▶ **Exercise data**:
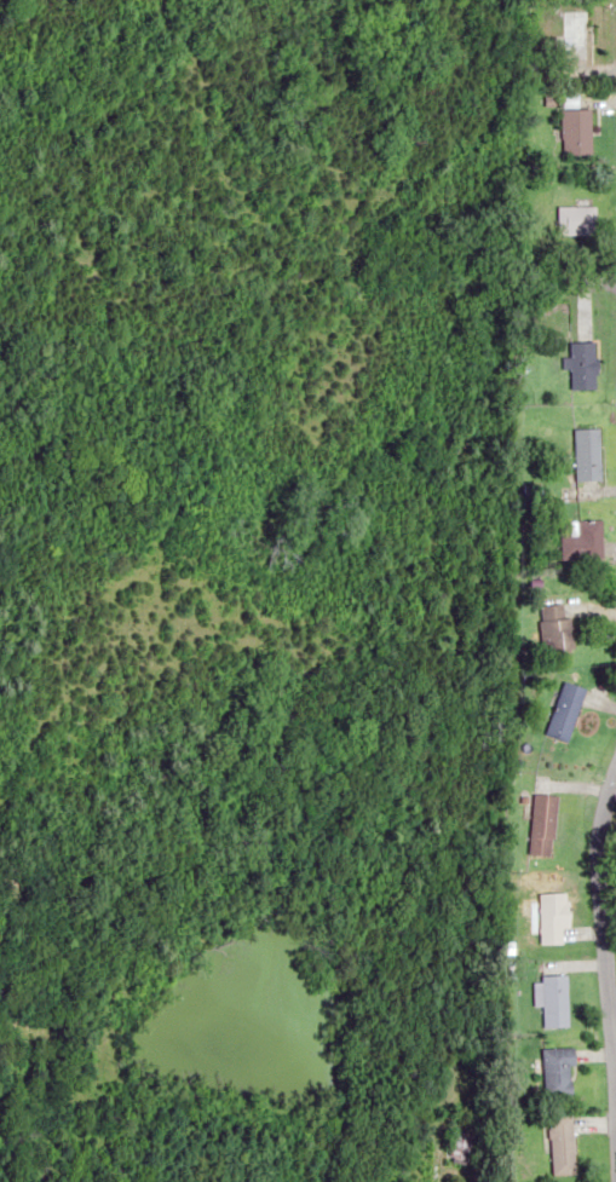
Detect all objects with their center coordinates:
building: (575, 35)
building: (574, 131)
building: (574, 219)
building: (580, 365)
building: (585, 454)
building: (582, 541)
building: (553, 628)
building: (563, 709)
road: (613, 786)
building: (543, 817)
road: (605, 908)
building: (554, 916)
building: (555, 1000)
road: (613, 1045)
building: (557, 1071)
road: (613, 1112)
building: (561, 1143)
building: (458, 1147)

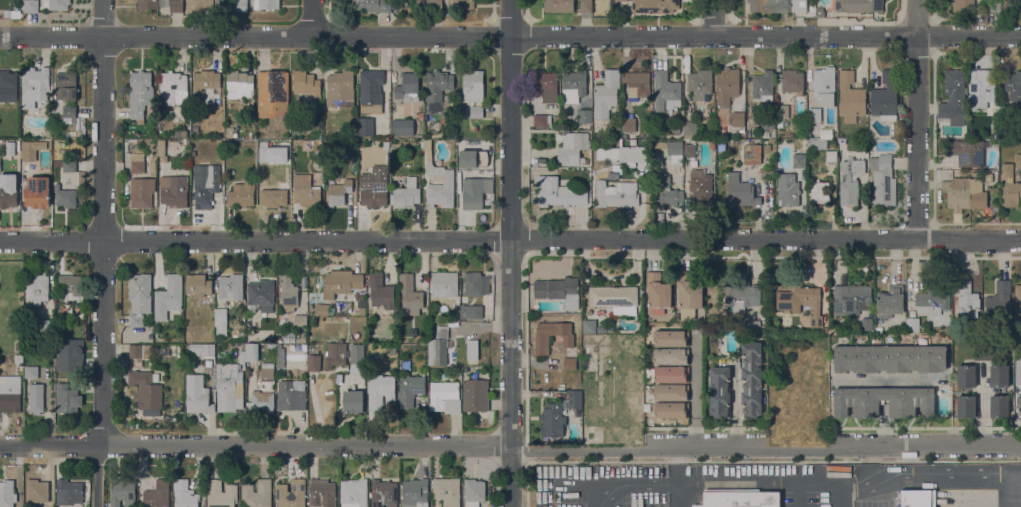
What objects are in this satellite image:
building: (621, 0)
building: (158, 3)
building: (56, 4)
building: (148, 4)
building: (266, 4)
building: (461, 4)
building: (172, 5)
building: (370, 5)
building: (585, 5)
building: (654, 5)
building: (777, 5)
building: (962, 5)
building: (994, 5)
building: (31, 6)
building: (240, 6)
building: (435, 6)
building: (558, 6)
building: (858, 6)
building: (1015, 6)
building: (819, 11)
building: (6, 13)
building: (15, 14)
road: (311, 17)
road: (714, 17)
road: (510, 35)
building: (792, 81)
building: (35, 83)
building: (637, 83)
building: (65, 84)
building: (307, 84)
building: (699, 84)
building: (239, 85)
building: (438, 85)
building: (545, 85)
building: (727, 85)
building: (8, 86)
building: (205, 86)
building: (473, 86)
building: (573, 86)
building: (762, 86)
building: (824, 86)
building: (981, 86)
building: (1013, 86)
building: (408, 87)
building: (172, 88)
building: (340, 89)
building: (371, 91)
building: (666, 91)
building: (273, 93)
building: (140, 94)
building: (606, 94)
building: (850, 97)
building: (885, 97)
building: (953, 99)
building: (476, 112)
building: (1004, 112)
building: (69, 113)
building: (781, 113)
building: (814, 114)
building: (584, 116)
building: (737, 119)
building: (542, 120)
road: (917, 120)
building: (628, 125)
building: (767, 126)
building: (366, 127)
building: (402, 127)
building: (194, 128)
building: (781, 128)
building: (690, 129)
building: (677, 130)
building: (229, 132)
building: (181, 134)
building: (353, 134)
building: (781, 134)
building: (185, 141)
building: (285, 143)
building: (816, 143)
building: (317, 144)
building: (362, 144)
building: (421, 144)
building: (16, 145)
building: (127, 146)
building: (572, 147)
building: (768, 147)
building: (161, 148)
building: (721, 148)
building: (31, 150)
building: (690, 150)
building: (672, 151)
building: (968, 151)
building: (750, 152)
building: (608, 154)
building: (831, 156)
building: (473, 157)
building: (799, 160)
building: (584, 161)
building: (1018, 161)
building: (137, 163)
building: (69, 165)
building: (1008, 171)
building: (767, 172)
building: (988, 177)
building: (883, 179)
building: (437, 181)
building: (850, 181)
building: (205, 183)
building: (701, 186)
building: (374, 187)
building: (788, 189)
building: (174, 190)
building: (305, 190)
building: (142, 191)
building: (37, 192)
building: (339, 192)
building: (472, 192)
building: (667, 192)
building: (241, 193)
building: (818, 193)
building: (964, 193)
building: (407, 194)
building: (616, 194)
building: (742, 194)
building: (1011, 194)
building: (275, 195)
building: (560, 195)
building: (65, 196)
building: (8, 198)
building: (996, 208)
road: (510, 238)
road: (107, 253)
road: (509, 253)
building: (341, 283)
building: (444, 284)
building: (476, 284)
building: (198, 285)
building: (69, 287)
building: (140, 287)
building: (231, 287)
building: (37, 288)
building: (559, 290)
building: (658, 290)
building: (689, 290)
building: (381, 291)
building: (288, 293)
building: (410, 294)
building: (261, 296)
building: (613, 296)
building: (742, 296)
building: (169, 297)
building: (359, 297)
building: (798, 298)
building: (851, 299)
building: (1018, 299)
building: (933, 300)
building: (967, 300)
building: (890, 301)
building: (999, 301)
building: (343, 306)
building: (322, 309)
building: (361, 311)
building: (472, 312)
building: (221, 317)
building: (136, 320)
building: (300, 321)
building: (816, 321)
building: (866, 323)
building: (912, 325)
building: (589, 326)
building: (751, 326)
building: (764, 328)
building: (879, 329)
building: (948, 329)
building: (45, 330)
building: (825, 330)
building: (243, 332)
building: (29, 337)
building: (672, 338)
building: (542, 341)
building: (20, 347)
building: (271, 347)
building: (304, 347)
building: (202, 349)
building: (438, 349)
building: (472, 349)
building: (985, 350)
building: (140, 351)
building: (160, 351)
building: (68, 354)
building: (336, 354)
building: (671, 356)
building: (280, 358)
building: (889, 358)
building: (243, 359)
building: (357, 359)
building: (313, 363)
building: (570, 363)
building: (406, 364)
building: (31, 372)
building: (18, 373)
building: (1018, 373)
building: (672, 374)
building: (966, 376)
building: (999, 376)
building: (751, 379)
building: (227, 388)
building: (410, 389)
building: (380, 390)
building: (671, 391)
building: (147, 392)
building: (720, 392)
building: (263, 393)
building: (197, 395)
building: (475, 395)
road: (694, 395)
building: (291, 396)
building: (445, 397)
building: (10, 398)
building: (36, 398)
building: (66, 398)
building: (574, 400)
building: (353, 401)
building: (884, 401)
building: (1019, 404)
road: (734, 405)
building: (966, 406)
building: (999, 406)
building: (672, 410)
building: (167, 418)
building: (552, 420)
building: (134, 425)
building: (545, 440)
road: (254, 445)
road: (764, 448)
road: (675, 455)
road: (675, 473)
road: (808, 483)
building: (37, 491)
building: (447, 491)
building: (69, 492)
building: (122, 492)
building: (474, 492)
building: (7, 493)
building: (291, 493)
building: (322, 493)
building: (354, 493)
building: (384, 493)
building: (415, 493)
building: (157, 494)
building: (184, 494)
building: (221, 494)
building: (257, 494)
building: (739, 498)
building: (918, 498)

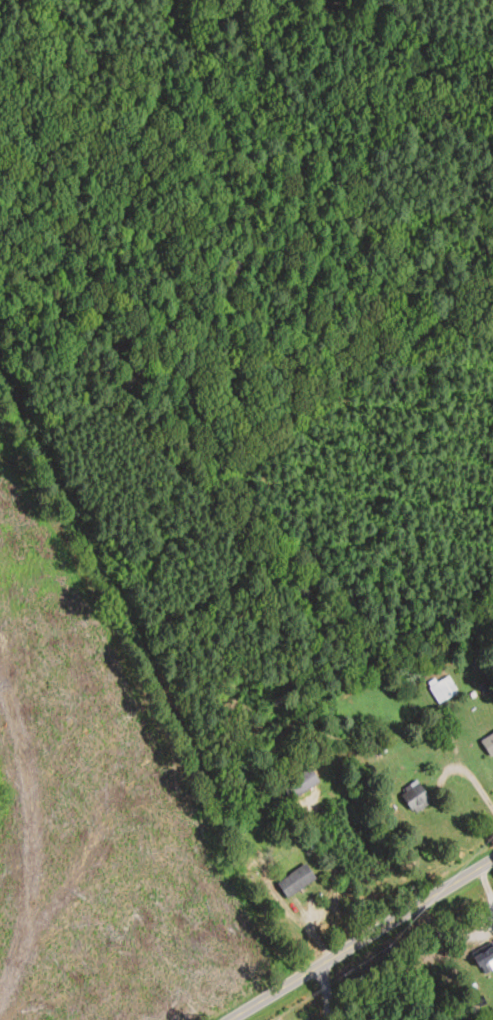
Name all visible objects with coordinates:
building: (443, 689)
road: (173, 695)
building: (488, 745)
road: (470, 774)
building: (300, 784)
building: (414, 798)
building: (295, 880)
road: (363, 940)
building: (485, 957)
road: (327, 993)

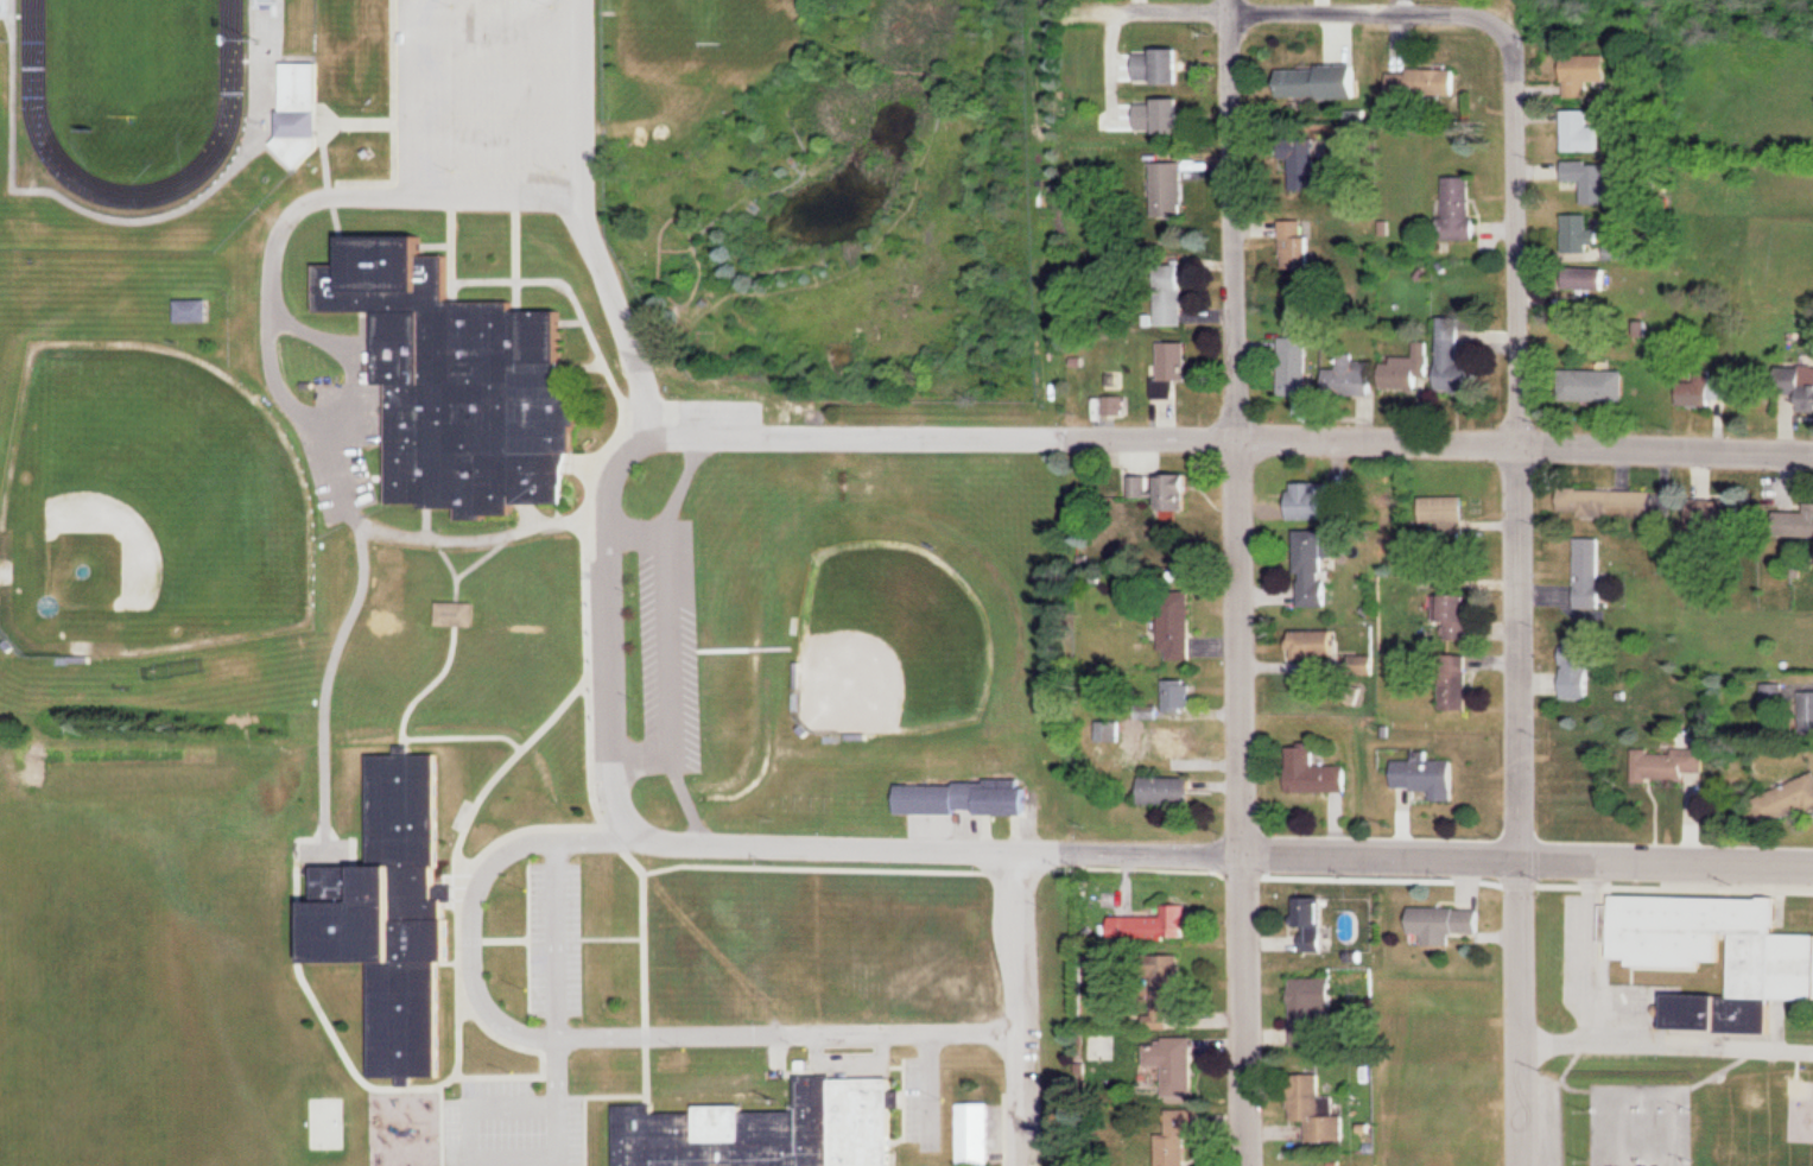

▶ **Work request**: Please copy the lines above exactly as written, apart from any pictures.

▶ **Response**:
Detect all objects with their center coordinates:
building: (575, 35)
building: (574, 131)
building: (574, 219)
building: (580, 365)
building: (585, 454)
building: (582, 541)
building: (553, 628)
building: (563, 709)
road: (613, 786)
building: (543, 817)
road: (605, 908)
building: (554, 916)
building: (555, 1000)
road: (613, 1045)
building: (557, 1071)
road: (613, 1112)
building: (561, 1143)
building: (458, 1147)

What objects are in this satellite image:
building: (621, 0)
building: (158, 3)
building: (56, 4)
building: (148, 4)
building: (266, 4)
building: (461, 4)
building: (172, 5)
building: (370, 5)
building: (585, 5)
building: (654, 5)
building: (777, 5)
building: (962, 5)
building: (994, 5)
building: (31, 6)
building: (240, 6)
building: (435, 6)
building: (558, 6)
building: (858, 6)
building: (1015, 6)
building: (819, 11)
building: (6, 13)
building: (15, 14)
road: (311, 17)
road: (714, 17)
road: (510, 35)
building: (792, 81)
building: (35, 83)
building: (637, 83)
building: (65, 84)
building: (307, 84)
building: (699, 84)
building: (239, 85)
building: (438, 85)
building: (545, 85)
building: (727, 85)
building: (8, 86)
building: (205, 86)
building: (473, 86)
building: (573, 86)
building: (762, 86)
building: (824, 86)
building: (981, 86)
building: (1013, 86)
building: (408, 87)
building: (172, 88)
building: (340, 89)
building: (371, 91)
building: (666, 91)
building: (273, 93)
building: (140, 94)
building: (606, 94)
building: (850, 97)
building: (885, 97)
building: (953, 99)
building: (476, 112)
building: (1004, 112)
building: (69, 113)
building: (781, 113)
building: (814, 114)
building: (584, 116)
building: (737, 119)
building: (542, 120)
road: (917, 120)
building: (628, 125)
building: (767, 126)
building: (366, 127)
building: (402, 127)
building: (194, 128)
building: (781, 128)
building: (690, 129)
building: (677, 130)
building: (229, 132)
building: (181, 134)
building: (353, 134)
building: (781, 134)
building: (185, 141)
building: (285, 143)
building: (816, 143)
building: (317, 144)
building: (362, 144)
building: (421, 144)
building: (16, 145)
building: (127, 146)
building: (572, 147)
building: (768, 147)
building: (161, 148)
building: (721, 148)
building: (31, 150)
building: (690, 150)
building: (672, 151)
building: (968, 151)
building: (750, 152)
building: (608, 154)
building: (831, 156)
building: (473, 157)
building: (799, 160)
building: (584, 161)
building: (1018, 161)
building: (137, 163)
building: (69, 165)
building: (1008, 171)
building: (767, 172)
building: (988, 177)
building: (883, 179)
building: (437, 181)
building: (850, 181)
building: (205, 183)
building: (701, 186)
building: (374, 187)
building: (788, 189)
building: (174, 190)
building: (305, 190)
building: (142, 191)
building: (37, 192)
building: (339, 192)
building: (472, 192)
building: (667, 192)
building: (241, 193)
building: (818, 193)
building: (964, 193)
building: (407, 194)
building: (616, 194)
building: (742, 194)
building: (1011, 194)
building: (275, 195)
building: (560, 195)
building: (65, 196)
building: (8, 198)
building: (996, 208)
road: (510, 238)
road: (107, 253)
road: (509, 253)
building: (341, 283)
building: (444, 284)
building: (476, 284)
building: (198, 285)
building: (69, 287)
building: (140, 287)
building: (231, 287)
building: (37, 288)
building: (559, 290)
building: (658, 290)
building: (689, 290)
building: (381, 291)
building: (288, 293)
building: (410, 294)
building: (261, 296)
building: (613, 296)
building: (742, 296)
building: (169, 297)
building: (359, 297)
building: (798, 298)
building: (851, 299)
building: (1018, 299)
building: (933, 300)
building: (967, 300)
building: (890, 301)
building: (999, 301)
building: (343, 306)
building: (322, 309)
building: (361, 311)
building: (472, 312)
building: (221, 317)
building: (136, 320)
building: (300, 321)
building: (816, 321)
building: (866, 323)
building: (912, 325)
building: (589, 326)
building: (751, 326)
building: (764, 328)
building: (879, 329)
building: (948, 329)
building: (45, 330)
building: (825, 330)
building: (243, 332)
building: (29, 337)
building: (672, 338)
building: (542, 341)
building: (20, 347)
building: (271, 347)
building: (304, 347)
building: (202, 349)
building: (438, 349)
building: (472, 349)
building: (985, 350)
building: (140, 351)
building: (160, 351)
building: (68, 354)
building: (336, 354)
building: (671, 356)
building: (280, 358)
building: (889, 358)
building: (243, 359)
building: (357, 359)
building: (313, 363)
building: (570, 363)
building: (406, 364)
building: (31, 372)
building: (18, 373)
building: (1018, 373)
building: (672, 374)
building: (966, 376)
building: (999, 376)
building: (751, 379)
building: (227, 388)
building: (410, 389)
building: (380, 390)
building: (671, 391)
building: (147, 392)
building: (720, 392)
building: (263, 393)
building: (197, 395)
building: (475, 395)
road: (694, 395)
building: (291, 396)
building: (445, 397)
building: (10, 398)
building: (36, 398)
building: (66, 398)
building: (574, 400)
building: (353, 401)
building: (884, 401)
building: (1019, 404)
road: (734, 405)
building: (966, 406)
building: (999, 406)
building: (672, 410)
building: (167, 418)
building: (552, 420)
building: (134, 425)
building: (545, 440)
road: (254, 445)
road: (764, 448)
road: (675, 455)
road: (675, 473)
road: (808, 483)
building: (37, 491)
building: (447, 491)
building: (69, 492)
building: (122, 492)
building: (474, 492)
building: (7, 493)
building: (291, 493)
building: (322, 493)
building: (354, 493)
building: (384, 493)
building: (415, 493)
building: (157, 494)
building: (184, 494)
building: (221, 494)
building: (257, 494)
building: (739, 498)
building: (918, 498)

Name all visible objects with coordinates:
building: (443, 689)
road: (173, 695)
building: (488, 745)
road: (470, 774)
building: (300, 784)
building: (414, 798)
building: (295, 880)
road: (363, 940)
building: (485, 957)
road: (327, 993)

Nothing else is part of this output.